Items listed in a dataset
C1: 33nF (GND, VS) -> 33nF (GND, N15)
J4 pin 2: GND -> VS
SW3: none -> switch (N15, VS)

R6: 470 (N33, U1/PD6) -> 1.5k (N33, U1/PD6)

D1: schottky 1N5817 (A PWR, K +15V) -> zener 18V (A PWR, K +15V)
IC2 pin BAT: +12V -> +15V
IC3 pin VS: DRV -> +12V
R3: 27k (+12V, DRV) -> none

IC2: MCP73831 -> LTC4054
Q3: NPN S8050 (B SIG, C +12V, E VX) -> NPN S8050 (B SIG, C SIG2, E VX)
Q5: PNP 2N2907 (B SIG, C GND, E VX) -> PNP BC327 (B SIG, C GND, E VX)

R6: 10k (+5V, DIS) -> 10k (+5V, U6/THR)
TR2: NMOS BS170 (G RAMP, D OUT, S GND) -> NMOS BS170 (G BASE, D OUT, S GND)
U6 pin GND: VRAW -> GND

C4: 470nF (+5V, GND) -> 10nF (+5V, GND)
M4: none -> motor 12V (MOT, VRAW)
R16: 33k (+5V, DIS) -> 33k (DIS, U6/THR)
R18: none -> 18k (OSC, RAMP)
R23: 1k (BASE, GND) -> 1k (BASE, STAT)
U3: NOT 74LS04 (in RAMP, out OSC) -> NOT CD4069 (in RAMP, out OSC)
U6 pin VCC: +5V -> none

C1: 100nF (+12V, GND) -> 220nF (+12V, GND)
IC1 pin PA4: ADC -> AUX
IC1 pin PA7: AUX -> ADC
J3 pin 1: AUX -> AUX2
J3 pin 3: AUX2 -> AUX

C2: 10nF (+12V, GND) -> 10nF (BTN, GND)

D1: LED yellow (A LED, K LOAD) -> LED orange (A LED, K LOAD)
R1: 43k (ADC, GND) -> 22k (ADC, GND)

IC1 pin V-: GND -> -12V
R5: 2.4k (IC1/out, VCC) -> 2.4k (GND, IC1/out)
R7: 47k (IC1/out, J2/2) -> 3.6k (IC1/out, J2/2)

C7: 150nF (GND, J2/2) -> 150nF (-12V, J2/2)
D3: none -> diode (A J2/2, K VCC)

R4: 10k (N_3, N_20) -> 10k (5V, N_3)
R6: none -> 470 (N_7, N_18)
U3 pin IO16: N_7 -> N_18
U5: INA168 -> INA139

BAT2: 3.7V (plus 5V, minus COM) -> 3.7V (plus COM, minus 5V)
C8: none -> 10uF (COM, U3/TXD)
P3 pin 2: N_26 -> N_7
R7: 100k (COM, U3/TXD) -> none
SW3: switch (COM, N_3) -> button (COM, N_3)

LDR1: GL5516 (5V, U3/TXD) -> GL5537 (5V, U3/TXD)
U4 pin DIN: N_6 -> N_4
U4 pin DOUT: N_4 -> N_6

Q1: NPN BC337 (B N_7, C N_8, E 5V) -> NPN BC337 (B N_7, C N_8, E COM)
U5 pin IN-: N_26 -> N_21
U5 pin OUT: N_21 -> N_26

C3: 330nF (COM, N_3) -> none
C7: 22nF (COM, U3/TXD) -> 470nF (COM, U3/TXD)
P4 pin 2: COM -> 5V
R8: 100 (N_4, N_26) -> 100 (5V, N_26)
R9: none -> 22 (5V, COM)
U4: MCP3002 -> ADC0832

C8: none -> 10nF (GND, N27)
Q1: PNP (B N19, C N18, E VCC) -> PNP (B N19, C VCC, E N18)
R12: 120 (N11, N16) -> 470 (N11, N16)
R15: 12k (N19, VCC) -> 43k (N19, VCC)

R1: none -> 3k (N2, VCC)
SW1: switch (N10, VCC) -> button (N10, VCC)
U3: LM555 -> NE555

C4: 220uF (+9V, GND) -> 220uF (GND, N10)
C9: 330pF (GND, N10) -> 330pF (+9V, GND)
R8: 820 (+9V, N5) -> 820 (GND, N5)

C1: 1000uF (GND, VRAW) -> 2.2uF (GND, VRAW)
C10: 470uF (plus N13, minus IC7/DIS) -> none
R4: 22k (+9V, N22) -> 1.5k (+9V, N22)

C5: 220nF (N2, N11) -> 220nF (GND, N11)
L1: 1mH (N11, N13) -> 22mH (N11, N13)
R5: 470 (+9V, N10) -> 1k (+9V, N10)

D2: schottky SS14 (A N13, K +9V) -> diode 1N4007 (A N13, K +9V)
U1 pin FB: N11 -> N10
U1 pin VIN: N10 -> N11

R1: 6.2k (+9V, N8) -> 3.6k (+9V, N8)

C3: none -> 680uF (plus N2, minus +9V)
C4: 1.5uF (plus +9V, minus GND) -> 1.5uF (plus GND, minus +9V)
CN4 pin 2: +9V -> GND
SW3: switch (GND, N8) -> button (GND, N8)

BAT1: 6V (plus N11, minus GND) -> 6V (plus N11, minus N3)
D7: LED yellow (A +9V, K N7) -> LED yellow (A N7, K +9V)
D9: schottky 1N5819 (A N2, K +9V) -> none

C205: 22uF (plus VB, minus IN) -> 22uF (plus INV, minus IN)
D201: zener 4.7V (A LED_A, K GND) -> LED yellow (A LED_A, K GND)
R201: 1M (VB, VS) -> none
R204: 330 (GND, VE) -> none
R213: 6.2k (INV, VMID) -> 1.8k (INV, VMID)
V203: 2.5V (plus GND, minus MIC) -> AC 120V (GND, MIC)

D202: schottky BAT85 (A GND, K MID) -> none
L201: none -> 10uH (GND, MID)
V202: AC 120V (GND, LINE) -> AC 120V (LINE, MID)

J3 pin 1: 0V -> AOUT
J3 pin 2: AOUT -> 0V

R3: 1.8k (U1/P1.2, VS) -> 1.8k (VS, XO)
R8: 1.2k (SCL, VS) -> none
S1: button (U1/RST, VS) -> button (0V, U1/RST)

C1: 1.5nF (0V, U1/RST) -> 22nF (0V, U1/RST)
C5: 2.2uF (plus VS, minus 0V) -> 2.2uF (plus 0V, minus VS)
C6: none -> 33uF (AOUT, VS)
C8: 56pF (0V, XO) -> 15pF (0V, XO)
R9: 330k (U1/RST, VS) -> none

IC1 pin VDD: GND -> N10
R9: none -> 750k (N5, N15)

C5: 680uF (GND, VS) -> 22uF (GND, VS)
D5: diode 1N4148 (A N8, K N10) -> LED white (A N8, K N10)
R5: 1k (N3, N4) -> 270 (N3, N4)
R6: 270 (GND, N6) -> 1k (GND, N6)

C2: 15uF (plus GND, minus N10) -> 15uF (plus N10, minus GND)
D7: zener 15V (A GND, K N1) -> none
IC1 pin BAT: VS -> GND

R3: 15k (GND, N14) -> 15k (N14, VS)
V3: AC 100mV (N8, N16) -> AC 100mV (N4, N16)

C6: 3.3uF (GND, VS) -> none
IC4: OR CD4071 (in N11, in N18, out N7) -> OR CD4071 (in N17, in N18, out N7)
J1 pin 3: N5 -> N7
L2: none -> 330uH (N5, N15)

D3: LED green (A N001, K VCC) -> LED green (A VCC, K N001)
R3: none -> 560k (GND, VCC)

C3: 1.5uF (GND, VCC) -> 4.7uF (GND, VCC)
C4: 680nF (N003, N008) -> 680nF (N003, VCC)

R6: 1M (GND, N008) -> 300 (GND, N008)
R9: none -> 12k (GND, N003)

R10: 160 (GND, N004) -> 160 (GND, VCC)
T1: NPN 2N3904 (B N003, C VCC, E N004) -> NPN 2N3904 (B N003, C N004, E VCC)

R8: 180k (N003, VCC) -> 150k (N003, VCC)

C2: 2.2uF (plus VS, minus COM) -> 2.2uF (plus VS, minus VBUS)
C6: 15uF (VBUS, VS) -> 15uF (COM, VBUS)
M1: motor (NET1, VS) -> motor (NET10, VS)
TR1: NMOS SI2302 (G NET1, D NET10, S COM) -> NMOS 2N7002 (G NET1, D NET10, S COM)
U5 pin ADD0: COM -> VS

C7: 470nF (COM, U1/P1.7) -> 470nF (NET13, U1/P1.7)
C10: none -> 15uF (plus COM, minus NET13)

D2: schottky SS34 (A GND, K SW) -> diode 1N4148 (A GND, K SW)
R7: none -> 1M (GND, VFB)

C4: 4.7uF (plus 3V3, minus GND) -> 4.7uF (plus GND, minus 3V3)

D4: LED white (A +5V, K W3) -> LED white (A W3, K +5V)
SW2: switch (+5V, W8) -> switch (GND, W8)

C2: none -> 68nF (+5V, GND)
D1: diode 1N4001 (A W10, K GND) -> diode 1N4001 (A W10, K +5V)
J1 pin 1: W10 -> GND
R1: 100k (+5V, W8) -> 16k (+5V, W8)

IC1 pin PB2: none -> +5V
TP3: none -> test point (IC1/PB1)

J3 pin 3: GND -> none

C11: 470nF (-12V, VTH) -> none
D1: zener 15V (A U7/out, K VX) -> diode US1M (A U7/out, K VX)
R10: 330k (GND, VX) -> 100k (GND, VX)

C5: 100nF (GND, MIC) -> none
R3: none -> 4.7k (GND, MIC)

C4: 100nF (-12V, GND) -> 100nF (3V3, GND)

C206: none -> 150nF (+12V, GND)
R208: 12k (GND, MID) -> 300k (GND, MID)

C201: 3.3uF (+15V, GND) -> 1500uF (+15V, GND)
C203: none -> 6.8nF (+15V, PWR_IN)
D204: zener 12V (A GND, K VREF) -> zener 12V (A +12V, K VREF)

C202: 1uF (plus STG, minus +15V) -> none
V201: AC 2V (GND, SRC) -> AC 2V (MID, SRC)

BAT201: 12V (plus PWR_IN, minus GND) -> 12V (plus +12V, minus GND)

Task goal:
Above are the lines; repeat exactly the ones from the line containing "R9: 330k (U1/RST, VS) -> none" down to the line containing "IC1 pin PB2: none -> +5V", both inclusive.

Task solution:
R9: 330k (U1/RST, VS) -> none

IC1 pin VDD: GND -> N10
R9: none -> 750k (N5, N15)

C5: 680uF (GND, VS) -> 22uF (GND, VS)
D5: diode 1N4148 (A N8, K N10) -> LED white (A N8, K N10)
R5: 1k (N3, N4) -> 270 (N3, N4)
R6: 270 (GND, N6) -> 1k (GND, N6)

C2: 15uF (plus GND, minus N10) -> 15uF (plus N10, minus GND)
D7: zener 15V (A GND, K N1) -> none
IC1 pin BAT: VS -> GND

R3: 15k (GND, N14) -> 15k (N14, VS)
V3: AC 100mV (N8, N16) -> AC 100mV (N4, N16)

C6: 3.3uF (GND, VS) -> none
IC4: OR CD4071 (in N11, in N18, out N7) -> OR CD4071 (in N17, in N18, out N7)
J1 pin 3: N5 -> N7
L2: none -> 330uH (N5, N15)

D3: LED green (A N001, K VCC) -> LED green (A VCC, K N001)
R3: none -> 560k (GND, VCC)

C3: 1.5uF (GND, VCC) -> 4.7uF (GND, VCC)
C4: 680nF (N003, N008) -> 680nF (N003, VCC)

R6: 1M (GND, N008) -> 300 (GND, N008)
R9: none -> 12k (GND, N003)

R10: 160 (GND, N004) -> 160 (GND, VCC)
T1: NPN 2N3904 (B N003, C VCC, E N004) -> NPN 2N3904 (B N003, C N004, E VCC)

R8: 180k (N003, VCC) -> 150k (N003, VCC)

C2: 2.2uF (plus VS, minus COM) -> 2.2uF (plus VS, minus VBUS)
C6: 15uF (VBUS, VS) -> 15uF (COM, VBUS)
M1: motor (NET1, VS) -> motor (NET10, VS)
TR1: NMOS SI2302 (G NET1, D NET10, S COM) -> NMOS 2N7002 (G NET1, D NET10, S COM)
U5 pin ADD0: COM -> VS

C7: 470nF (COM, U1/P1.7) -> 470nF (NET13, U1/P1.7)
C10: none -> 15uF (plus COM, minus NET13)

D2: schottky SS34 (A GND, K SW) -> diode 1N4148 (A GND, K SW)
R7: none -> 1M (GND, VFB)

C4: 4.7uF (plus 3V3, minus GND) -> 4.7uF (plus GND, minus 3V3)

D4: LED white (A +5V, K W3) -> LED white (A W3, K +5V)
SW2: switch (+5V, W8) -> switch (GND, W8)

C2: none -> 68nF (+5V, GND)
D1: diode 1N4001 (A W10, K GND) -> diode 1N4001 (A W10, K +5V)
J1 pin 1: W10 -> GND
R1: 100k (+5V, W8) -> 16k (+5V, W8)

IC1 pin PB2: none -> +5V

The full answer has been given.